GOAL OF THE EXERCISE –
An exact copy of every record below is what's needed here.

====================

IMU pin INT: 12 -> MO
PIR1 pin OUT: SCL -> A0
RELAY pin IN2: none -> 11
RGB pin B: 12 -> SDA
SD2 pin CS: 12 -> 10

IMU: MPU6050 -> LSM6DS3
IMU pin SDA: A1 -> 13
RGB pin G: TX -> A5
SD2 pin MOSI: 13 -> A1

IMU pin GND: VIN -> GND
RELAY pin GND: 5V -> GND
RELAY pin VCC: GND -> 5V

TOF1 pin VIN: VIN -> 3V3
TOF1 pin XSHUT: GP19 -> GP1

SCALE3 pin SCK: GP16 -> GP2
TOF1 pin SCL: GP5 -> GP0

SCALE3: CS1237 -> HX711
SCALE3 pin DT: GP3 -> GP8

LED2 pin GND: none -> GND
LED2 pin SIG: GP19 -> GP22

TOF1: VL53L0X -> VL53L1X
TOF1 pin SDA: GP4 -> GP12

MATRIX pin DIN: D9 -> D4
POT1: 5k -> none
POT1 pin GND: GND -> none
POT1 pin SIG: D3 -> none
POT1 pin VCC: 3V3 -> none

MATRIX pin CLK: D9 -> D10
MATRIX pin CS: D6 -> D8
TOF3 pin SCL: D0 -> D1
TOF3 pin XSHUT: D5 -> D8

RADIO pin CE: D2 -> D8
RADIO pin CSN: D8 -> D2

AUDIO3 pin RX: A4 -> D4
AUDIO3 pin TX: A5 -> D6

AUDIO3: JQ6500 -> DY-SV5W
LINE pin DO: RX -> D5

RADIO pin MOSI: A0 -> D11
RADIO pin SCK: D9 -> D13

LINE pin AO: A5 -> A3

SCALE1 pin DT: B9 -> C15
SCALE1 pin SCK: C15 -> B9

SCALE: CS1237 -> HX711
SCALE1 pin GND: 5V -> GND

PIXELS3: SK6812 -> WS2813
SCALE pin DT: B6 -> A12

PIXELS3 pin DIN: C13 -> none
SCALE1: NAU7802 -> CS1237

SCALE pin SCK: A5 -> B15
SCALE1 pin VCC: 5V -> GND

====================

SOLUTION –
IMU pin INT: 12 -> MO
PIR1 pin OUT: SCL -> A0
RELAY pin IN2: none -> 11
RGB pin B: 12 -> SDA
SD2 pin CS: 12 -> 10

IMU: MPU6050 -> LSM6DS3
IMU pin SDA: A1 -> 13
RGB pin G: TX -> A5
SD2 pin MOSI: 13 -> A1

IMU pin GND: VIN -> GND
RELAY pin GND: 5V -> GND
RELAY pin VCC: GND -> 5V

TOF1 pin VIN: VIN -> 3V3
TOF1 pin XSHUT: GP19 -> GP1

SCALE3 pin SCK: GP16 -> GP2
TOF1 pin SCL: GP5 -> GP0

SCALE3: CS1237 -> HX711
SCALE3 pin DT: GP3 -> GP8

LED2 pin GND: none -> GND
LED2 pin SIG: GP19 -> GP22

TOF1: VL53L0X -> VL53L1X
TOF1 pin SDA: GP4 -> GP12

MATRIX pin DIN: D9 -> D4
POT1: 5k -> none
POT1 pin GND: GND -> none
POT1 pin SIG: D3 -> none
POT1 pin VCC: 3V3 -> none

MATRIX pin CLK: D9 -> D10
MATRIX pin CS: D6 -> D8
TOF3 pin SCL: D0 -> D1
TOF3 pin XSHUT: D5 -> D8

RADIO pin CE: D2 -> D8
RADIO pin CSN: D8 -> D2

AUDIO3 pin RX: A4 -> D4
AUDIO3 pin TX: A5 -> D6

AUDIO3: JQ6500 -> DY-SV5W
LINE pin DO: RX -> D5

RADIO pin MOSI: A0 -> D11
RADIO pin SCK: D9 -> D13

LINE pin AO: A5 -> A3

SCALE1 pin DT: B9 -> C15
SCALE1 pin SCK: C15 -> B9

SCALE: CS1237 -> HX711
SCALE1 pin GND: 5V -> GND

PIXELS3: SK6812 -> WS2813
SCALE pin DT: B6 -> A12

PIXELS3 pin DIN: C13 -> none
SCALE1: NAU7802 -> CS1237

SCALE pin SCK: A5 -> B15
SCALE1 pin VCC: 5V -> GND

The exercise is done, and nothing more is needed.